── Extracted data
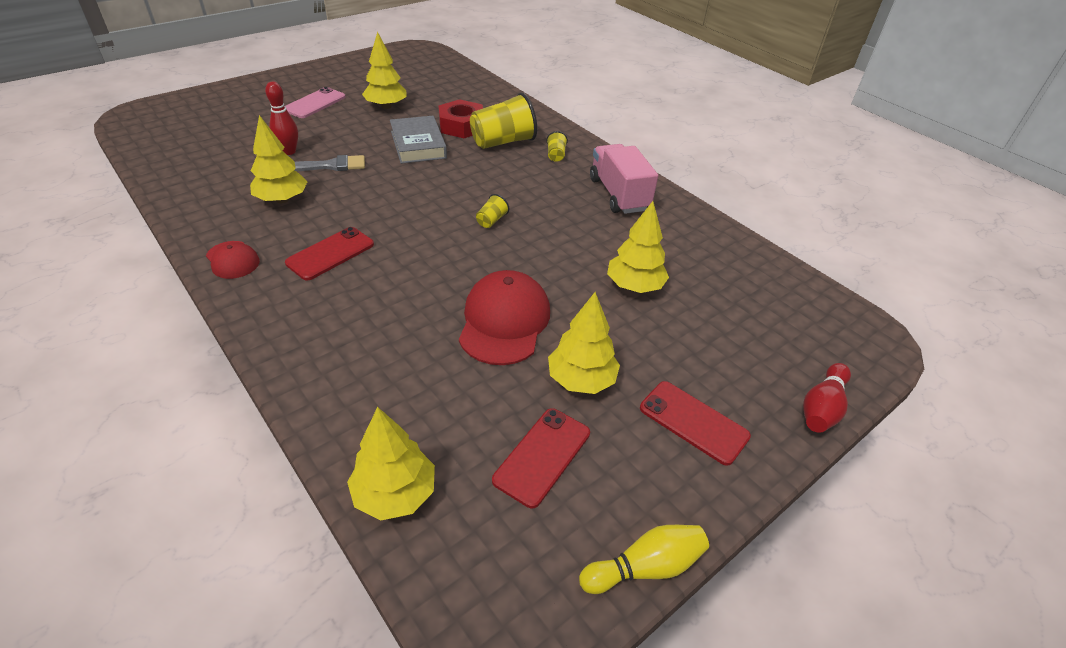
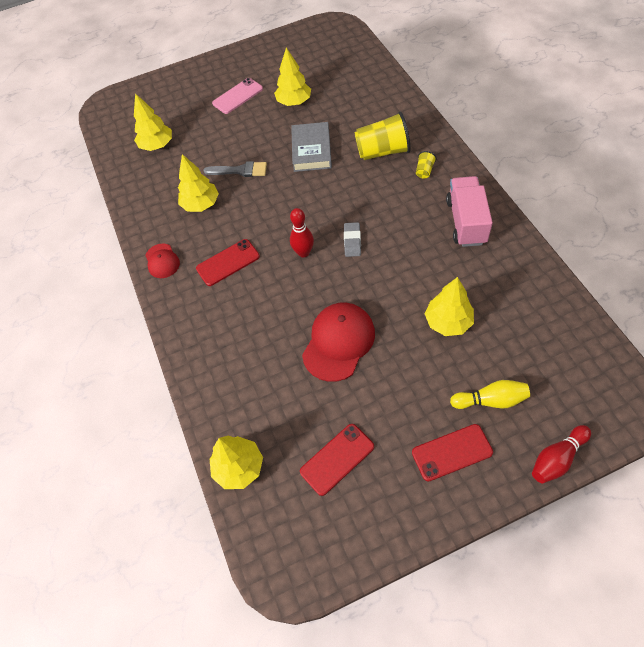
camera: 25 degrees right, 15 degrees up
(289, 151) = (211, 152): red bowling pin -> red bowling pin (303, 252)
(462, 126) = (352, 129): red nut -> none
(491, 221) = (352, 241): yellow cup -> grey eraser
(581, 380) = (381, 402): yellow tree -> yellow tree (157, 145)
(645, 567) = (381, 551): yellow bowling pin -> yellow bowling pin (491, 400)
(693, 422) = (452, 452): red phone -> red phone turned 75 degrees counterclockwise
────
Your goal: Give the preceding data back exactly, minus every picture.

Solution to the exercise:
camera: 25 degrees right, 15 degrees up
(289, 151) = (211, 152): red bowling pin -> red bowling pin (303, 252)
(462, 126) = (352, 129): red nut -> none
(491, 221) = (352, 241): yellow cup -> grey eraser
(581, 380) = (381, 402): yellow tree -> yellow tree (157, 145)
(645, 567) = (381, 551): yellow bowling pin -> yellow bowling pin (491, 400)
(693, 422) = (452, 452): red phone -> red phone turned 75 degrees counterclockwise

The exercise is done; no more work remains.